* [EXERCISE] Omit the images. Reproduce each line of the records exactly as it appears.

(Before-and-after object listings)
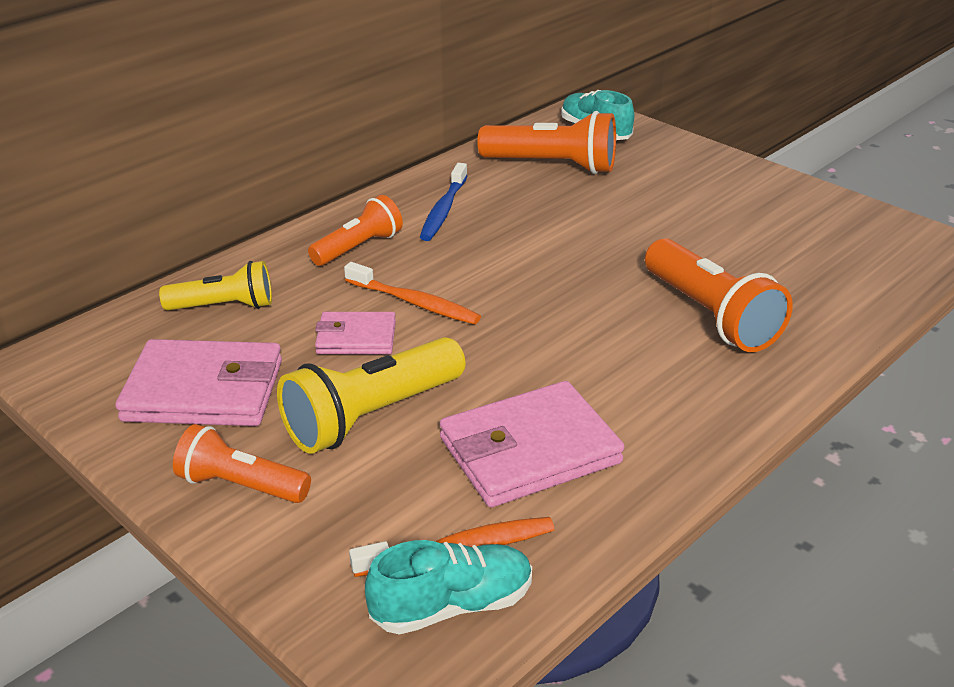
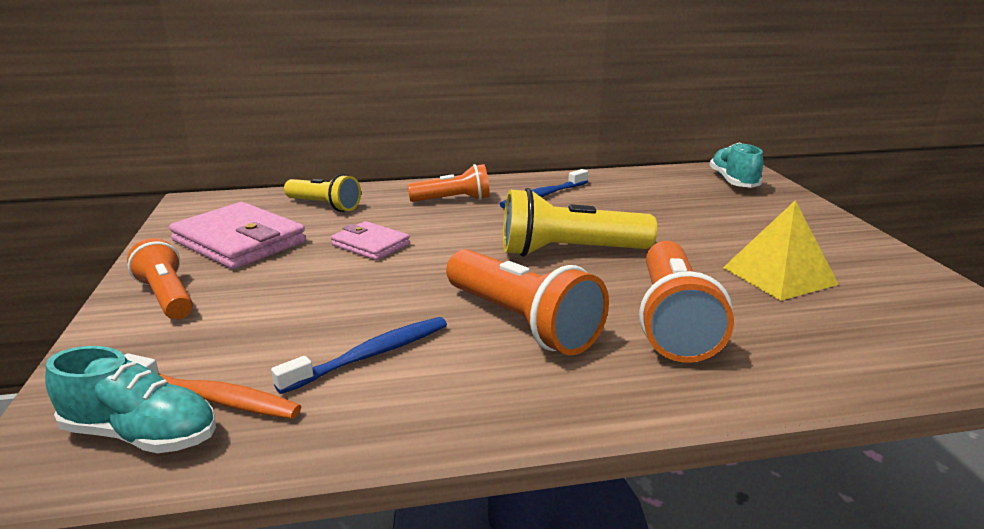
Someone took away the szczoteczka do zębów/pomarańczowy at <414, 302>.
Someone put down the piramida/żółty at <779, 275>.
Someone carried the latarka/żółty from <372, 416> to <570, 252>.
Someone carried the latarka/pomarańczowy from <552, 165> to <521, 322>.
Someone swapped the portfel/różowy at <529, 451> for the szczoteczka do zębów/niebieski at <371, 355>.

* [OUTPUT FOR THIS EXERCISE]
Someone took away the szczoteczka do zębów/pomarańczowy at <414, 302>.
Someone put down the piramida/żółty at <779, 275>.
Someone carried the latarka/żółty from <372, 416> to <570, 252>.
Someone carried the latarka/pomarańczowy from <552, 165> to <521, 322>.
Someone swapped the portfel/różowy at <529, 451> for the szczoteczka do zębów/niebieski at <371, 355>.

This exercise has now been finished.